EXERCISE PROMPT:
Filter the entries below, keeping every line that has the word "button".

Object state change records
□ □ □ □

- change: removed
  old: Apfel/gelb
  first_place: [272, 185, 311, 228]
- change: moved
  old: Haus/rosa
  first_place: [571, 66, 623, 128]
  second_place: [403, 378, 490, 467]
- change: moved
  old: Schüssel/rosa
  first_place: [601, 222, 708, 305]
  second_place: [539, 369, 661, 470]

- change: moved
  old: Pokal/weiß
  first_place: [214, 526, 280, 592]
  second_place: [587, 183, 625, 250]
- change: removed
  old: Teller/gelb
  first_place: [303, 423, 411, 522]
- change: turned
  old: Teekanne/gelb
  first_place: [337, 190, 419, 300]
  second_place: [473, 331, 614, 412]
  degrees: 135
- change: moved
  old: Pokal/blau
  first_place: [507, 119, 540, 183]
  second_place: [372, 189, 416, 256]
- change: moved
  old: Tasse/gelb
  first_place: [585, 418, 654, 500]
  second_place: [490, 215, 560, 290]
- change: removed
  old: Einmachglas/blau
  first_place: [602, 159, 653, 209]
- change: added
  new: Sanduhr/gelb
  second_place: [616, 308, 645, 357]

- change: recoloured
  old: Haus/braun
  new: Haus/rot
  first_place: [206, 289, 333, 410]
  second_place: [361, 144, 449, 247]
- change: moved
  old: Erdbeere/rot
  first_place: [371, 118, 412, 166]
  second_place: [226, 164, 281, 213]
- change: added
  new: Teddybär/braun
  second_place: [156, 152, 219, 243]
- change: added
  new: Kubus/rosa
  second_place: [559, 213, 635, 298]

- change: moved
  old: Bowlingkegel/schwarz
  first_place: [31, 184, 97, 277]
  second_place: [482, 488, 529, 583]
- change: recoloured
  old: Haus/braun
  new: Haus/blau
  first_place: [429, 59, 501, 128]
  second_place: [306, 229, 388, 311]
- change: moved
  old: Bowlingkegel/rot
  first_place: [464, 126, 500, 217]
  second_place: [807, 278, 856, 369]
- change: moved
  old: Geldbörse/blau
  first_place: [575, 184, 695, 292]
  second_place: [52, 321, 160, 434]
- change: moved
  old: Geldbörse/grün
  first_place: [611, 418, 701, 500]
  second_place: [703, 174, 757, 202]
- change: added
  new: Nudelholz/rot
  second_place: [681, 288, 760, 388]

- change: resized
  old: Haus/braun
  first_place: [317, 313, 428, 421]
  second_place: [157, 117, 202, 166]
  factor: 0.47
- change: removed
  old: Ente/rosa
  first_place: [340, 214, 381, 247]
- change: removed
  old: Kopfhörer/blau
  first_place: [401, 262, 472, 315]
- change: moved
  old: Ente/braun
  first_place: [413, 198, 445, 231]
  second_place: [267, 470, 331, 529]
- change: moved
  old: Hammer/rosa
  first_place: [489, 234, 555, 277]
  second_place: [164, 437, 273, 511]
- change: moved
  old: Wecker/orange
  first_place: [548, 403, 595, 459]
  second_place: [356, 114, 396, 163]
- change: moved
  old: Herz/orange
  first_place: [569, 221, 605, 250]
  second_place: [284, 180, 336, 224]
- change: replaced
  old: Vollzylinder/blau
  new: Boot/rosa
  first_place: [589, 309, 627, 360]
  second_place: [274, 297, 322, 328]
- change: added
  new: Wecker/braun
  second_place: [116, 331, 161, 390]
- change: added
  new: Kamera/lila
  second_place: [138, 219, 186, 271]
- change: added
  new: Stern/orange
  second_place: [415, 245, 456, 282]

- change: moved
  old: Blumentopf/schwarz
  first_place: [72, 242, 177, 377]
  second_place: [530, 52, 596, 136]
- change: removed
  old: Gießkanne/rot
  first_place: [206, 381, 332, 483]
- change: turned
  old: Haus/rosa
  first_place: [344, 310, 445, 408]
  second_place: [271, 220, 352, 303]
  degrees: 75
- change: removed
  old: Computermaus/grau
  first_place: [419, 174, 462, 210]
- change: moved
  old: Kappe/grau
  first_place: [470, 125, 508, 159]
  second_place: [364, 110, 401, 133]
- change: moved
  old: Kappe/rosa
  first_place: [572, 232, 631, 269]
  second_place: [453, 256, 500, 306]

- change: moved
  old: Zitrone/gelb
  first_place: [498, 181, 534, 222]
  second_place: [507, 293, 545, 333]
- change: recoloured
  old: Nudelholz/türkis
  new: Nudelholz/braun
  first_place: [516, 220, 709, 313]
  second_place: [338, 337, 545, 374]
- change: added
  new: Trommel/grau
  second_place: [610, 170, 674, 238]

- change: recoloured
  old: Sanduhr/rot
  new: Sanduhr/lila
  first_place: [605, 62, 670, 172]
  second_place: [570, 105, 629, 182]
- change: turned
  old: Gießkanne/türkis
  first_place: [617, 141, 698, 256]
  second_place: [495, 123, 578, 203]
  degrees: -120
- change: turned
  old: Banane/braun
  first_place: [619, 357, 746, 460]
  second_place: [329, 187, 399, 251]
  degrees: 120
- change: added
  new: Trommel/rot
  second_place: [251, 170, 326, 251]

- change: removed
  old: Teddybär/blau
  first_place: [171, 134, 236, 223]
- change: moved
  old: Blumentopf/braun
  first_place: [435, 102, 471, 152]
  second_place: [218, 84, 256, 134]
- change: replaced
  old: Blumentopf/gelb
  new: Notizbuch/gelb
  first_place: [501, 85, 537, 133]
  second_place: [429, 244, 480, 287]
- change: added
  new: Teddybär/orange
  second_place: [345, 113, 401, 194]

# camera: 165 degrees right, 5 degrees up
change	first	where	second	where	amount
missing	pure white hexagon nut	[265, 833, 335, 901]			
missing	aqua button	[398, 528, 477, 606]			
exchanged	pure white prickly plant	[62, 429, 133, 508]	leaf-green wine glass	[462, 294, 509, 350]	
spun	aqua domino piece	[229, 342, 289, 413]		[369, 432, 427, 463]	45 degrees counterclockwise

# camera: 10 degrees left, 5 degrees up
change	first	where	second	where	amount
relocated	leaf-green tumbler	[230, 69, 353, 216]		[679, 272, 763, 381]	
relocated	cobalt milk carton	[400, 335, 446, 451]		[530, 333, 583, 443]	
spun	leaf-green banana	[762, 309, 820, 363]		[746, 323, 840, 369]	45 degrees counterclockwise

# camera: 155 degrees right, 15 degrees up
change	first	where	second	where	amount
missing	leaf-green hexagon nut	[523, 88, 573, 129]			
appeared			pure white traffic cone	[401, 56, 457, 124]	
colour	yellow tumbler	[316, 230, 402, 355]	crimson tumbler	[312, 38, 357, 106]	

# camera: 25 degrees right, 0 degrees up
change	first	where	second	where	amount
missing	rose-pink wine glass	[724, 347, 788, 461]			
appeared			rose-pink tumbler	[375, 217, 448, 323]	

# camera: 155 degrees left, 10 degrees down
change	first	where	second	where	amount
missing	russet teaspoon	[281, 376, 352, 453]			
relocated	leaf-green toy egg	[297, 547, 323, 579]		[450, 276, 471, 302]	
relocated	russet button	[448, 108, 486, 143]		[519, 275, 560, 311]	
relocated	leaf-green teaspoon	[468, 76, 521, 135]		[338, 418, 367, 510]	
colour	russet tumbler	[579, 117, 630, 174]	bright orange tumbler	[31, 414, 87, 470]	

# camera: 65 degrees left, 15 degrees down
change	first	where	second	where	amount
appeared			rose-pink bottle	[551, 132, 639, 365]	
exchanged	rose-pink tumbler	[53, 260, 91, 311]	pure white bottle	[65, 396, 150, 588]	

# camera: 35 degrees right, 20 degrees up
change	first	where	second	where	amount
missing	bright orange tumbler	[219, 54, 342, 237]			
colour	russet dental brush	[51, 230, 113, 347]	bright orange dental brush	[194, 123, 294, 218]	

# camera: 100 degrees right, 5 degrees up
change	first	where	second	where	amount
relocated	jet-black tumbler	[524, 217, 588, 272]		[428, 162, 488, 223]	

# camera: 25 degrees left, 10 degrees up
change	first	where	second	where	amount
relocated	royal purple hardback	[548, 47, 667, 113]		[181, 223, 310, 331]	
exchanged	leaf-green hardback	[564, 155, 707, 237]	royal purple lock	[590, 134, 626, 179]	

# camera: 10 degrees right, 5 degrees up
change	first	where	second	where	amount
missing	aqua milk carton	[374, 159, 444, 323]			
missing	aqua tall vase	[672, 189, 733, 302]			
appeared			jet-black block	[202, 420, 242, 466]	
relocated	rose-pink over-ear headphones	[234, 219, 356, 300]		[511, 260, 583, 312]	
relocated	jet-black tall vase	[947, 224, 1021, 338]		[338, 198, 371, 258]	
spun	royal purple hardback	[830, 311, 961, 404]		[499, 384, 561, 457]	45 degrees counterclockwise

□ □ □ □

RESULT:
missing	aqua button	[398, 528, 477, 606]			
relocated	russet button	[448, 108, 486, 143]		[519, 275, 560, 311]	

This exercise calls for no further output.